_Prompt_
Retype each record below word for word, pictures excluded.

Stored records
_____
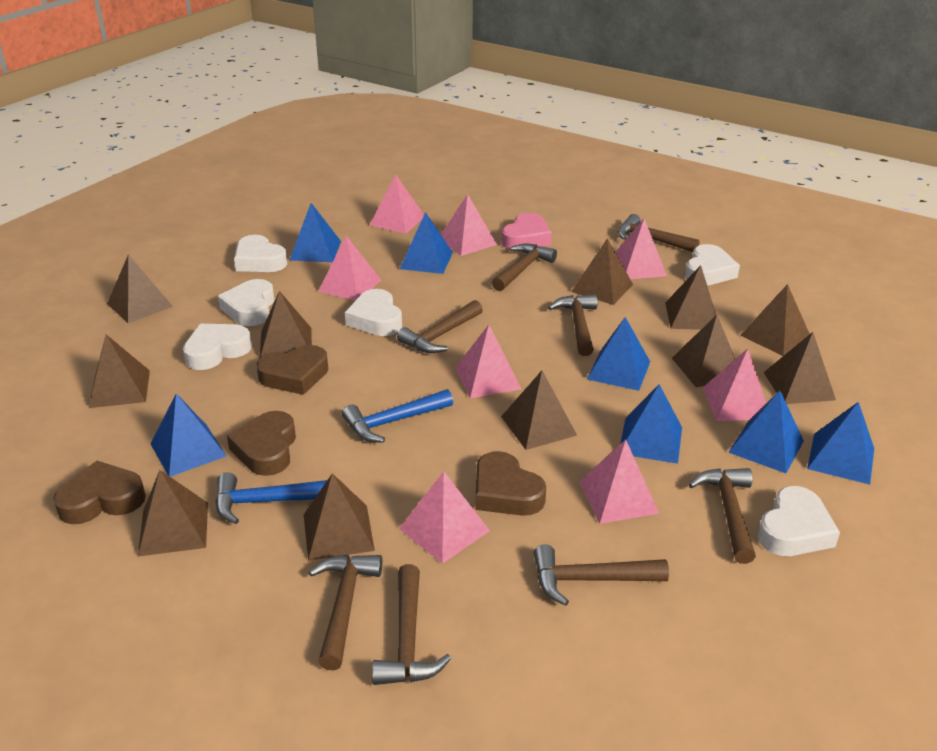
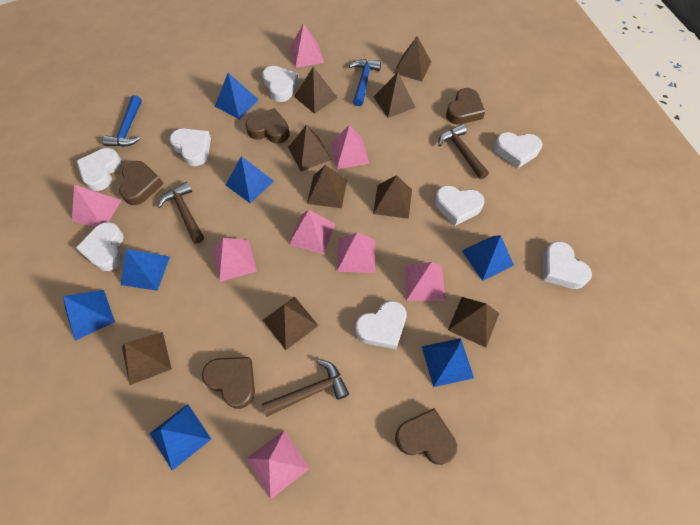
brown hammer: 8 -> 3
brown heart: 4 -> 5
brown pyramid: 11 -> 9
pink heart: 1 -> 0
white heart: 6 -> 8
_____
_Task answer_
brown hammer: 8 -> 3
brown heart: 4 -> 5
brown pyramid: 11 -> 9
pink heart: 1 -> 0
white heart: 6 -> 8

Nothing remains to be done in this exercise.